Directions for this task. Keep only the lines that hold the string "pink", filtering out the rest of the entries below.

------ Provided data

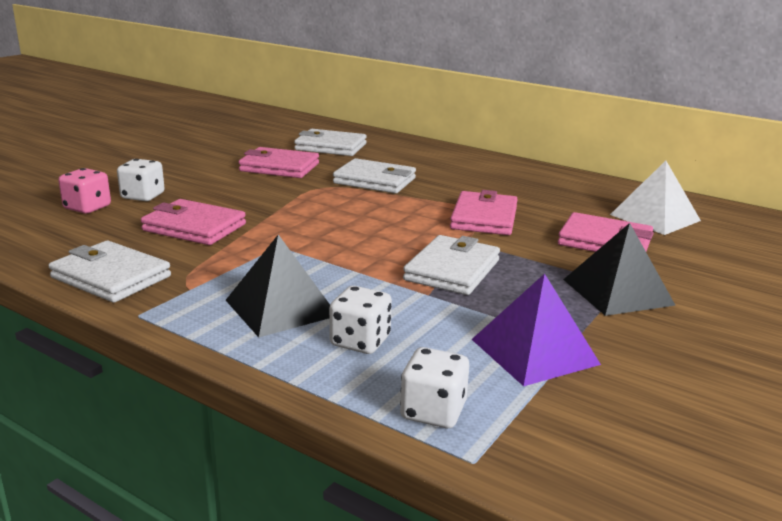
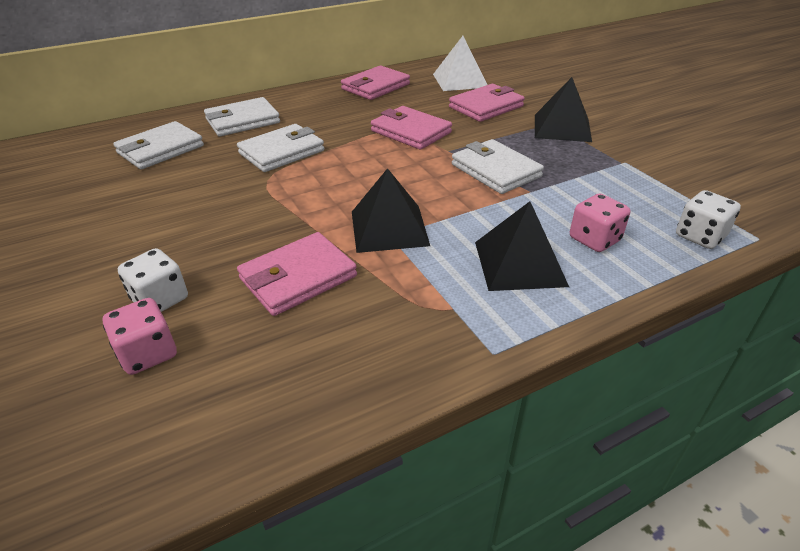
camera: 60 degrees left, 15 degrees up
(111, 277) = (388, 360): white wallet -> white wallet (243, 121)
(279, 167) = (182, 190): pink wallet -> pink wallet (375, 87)
(291, 243) = (389, 228): none -> black pyramid
(360, 341) = (594, 239): white dice -> pink dice
(534, 351) = (631, 178): purple pyramid -> none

------------

Exercise result.
(279, 167) = (182, 190): pink wallet -> pink wallet (375, 87)
(360, 341) = (594, 239): white dice -> pink dice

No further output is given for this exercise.